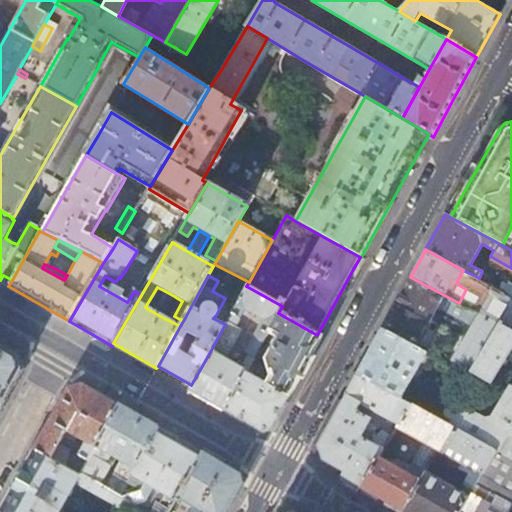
[(416,347),(444,295),(410,277),(385,323),(382,329),(416,347)]
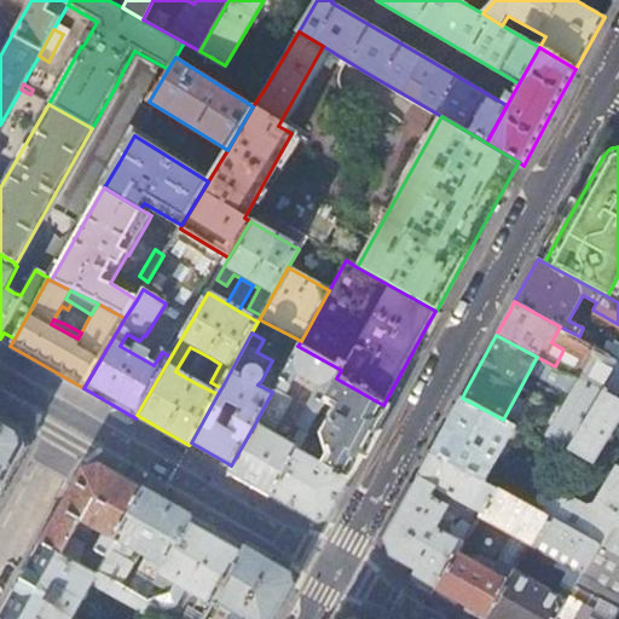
[(618,346),(606,340),(601,348),(618,358),(618,346)]
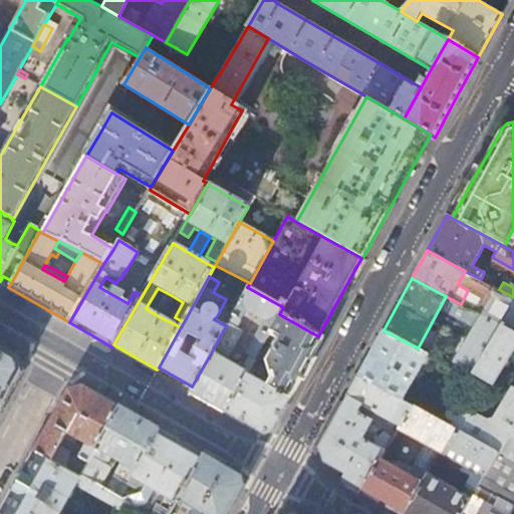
[(268,333),(279,314),(283,307),(247,287),(231,316),(238,320),(244,311),(263,321),(258,331),(266,336),(268,333)]
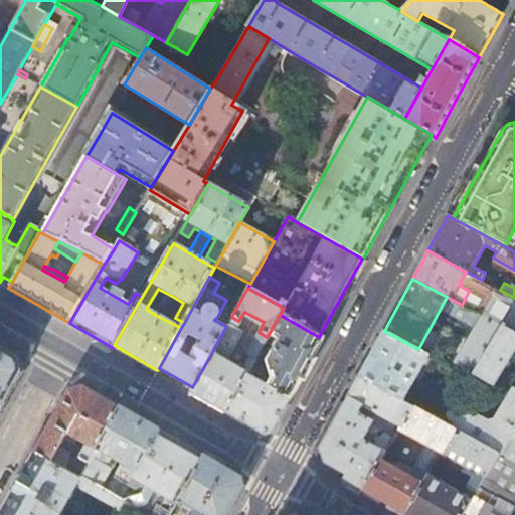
[(166,293),(154,314),(163,319),(175,298),(166,293)]
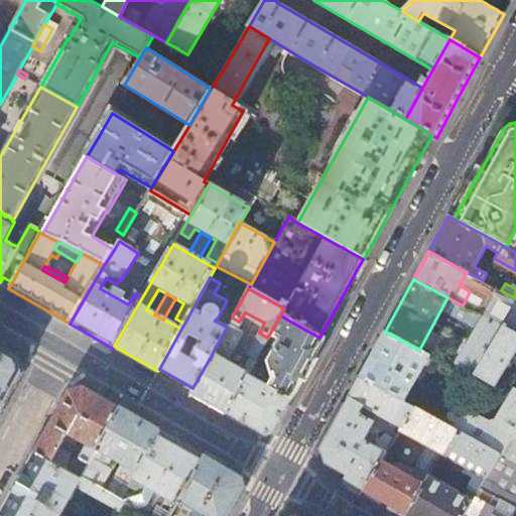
[(319,338),(280,315),(269,335),(280,341),(268,364),(274,380),(270,388),(292,401),(312,363),(325,341),(319,338)]
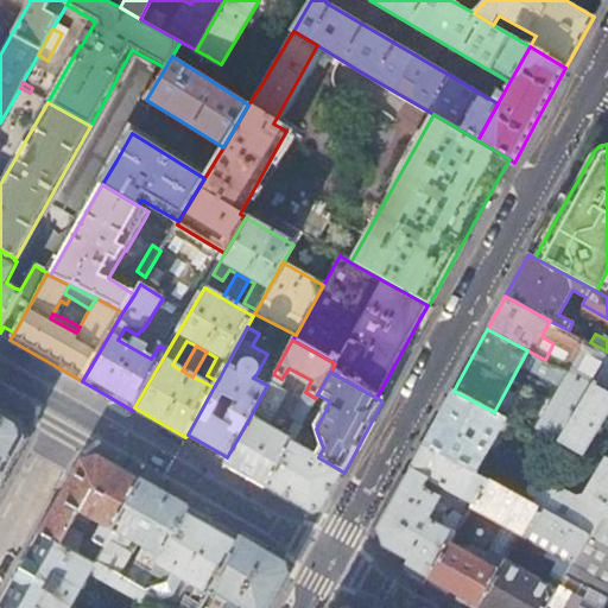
[(537,428),(561,441),(591,385),(569,373),(537,428)]
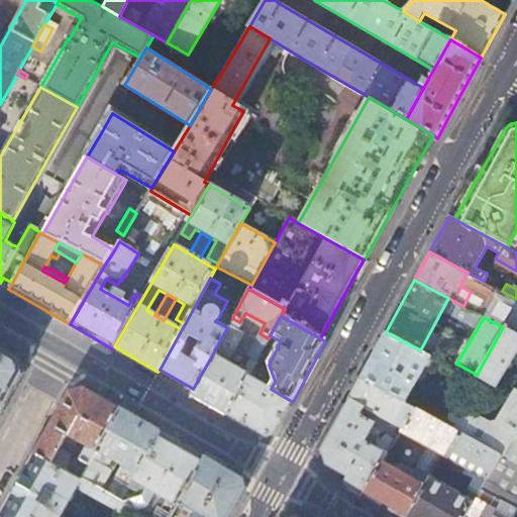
[(235,330),(239,322),(232,318),(227,327),(212,355),(226,363),(241,333),(235,330)]
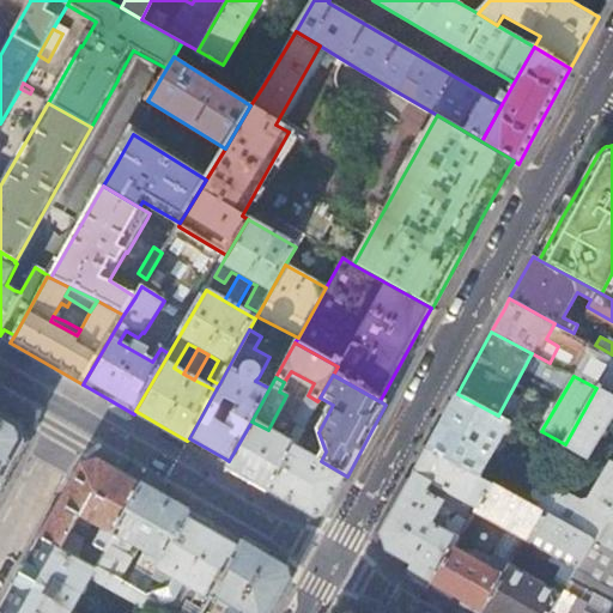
[(612,396),(596,388),(565,444),(564,445),(587,460),(612,414),(612,396)]
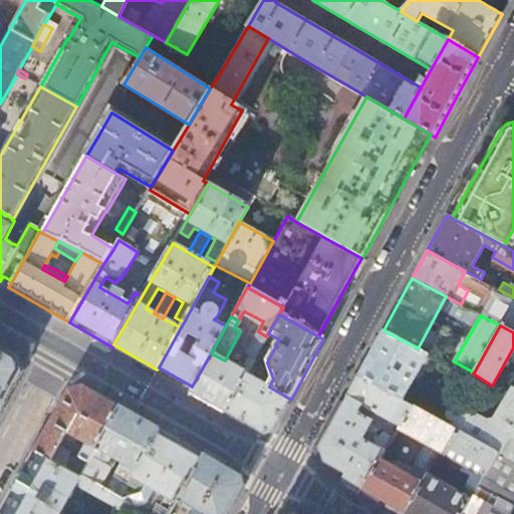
[(418,348),(383,330),(370,353),(358,375),(402,400),(428,353),(418,348)]
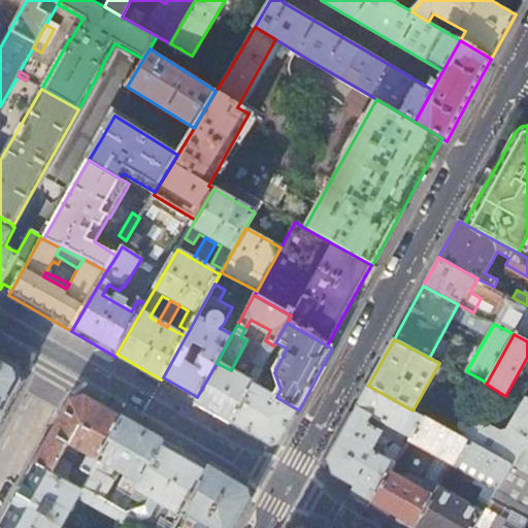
[(262,367),(273,345),(265,340),(254,362),(262,367)]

■ **Work order**:
In full and without changes, repeat the listing above, but not its pictures.

■ **Task result**:
[(416,347),(444,295),(410,277),(385,323),(382,329),(416,347)]
[(618,346),(606,340),(601,348),(618,358),(618,346)]
[(268,333),(279,314),(283,307),(247,287),(231,316),(238,320),(244,311),(263,321),(258,331),(266,336),(268,333)]
[(166,293),(154,314),(163,319),(175,298),(166,293)]
[(319,338),(280,315),(269,335),(280,341),(268,364),(274,380),(270,388),(292,401),(312,363),(325,341),(319,338)]
[(537,428),(561,441),(591,385),(569,373),(537,428)]
[(235,330),(239,322),(232,318),(227,327),(212,355),(226,363),(241,333),(235,330)]
[(612,396),(596,388),(565,444),(564,445),(587,460),(612,414),(612,396)]
[(418,348),(383,330),(370,353),(358,375),(402,400),(428,353),(418,348)]
[(262,367),(273,345),(265,340),(254,362),(262,367)]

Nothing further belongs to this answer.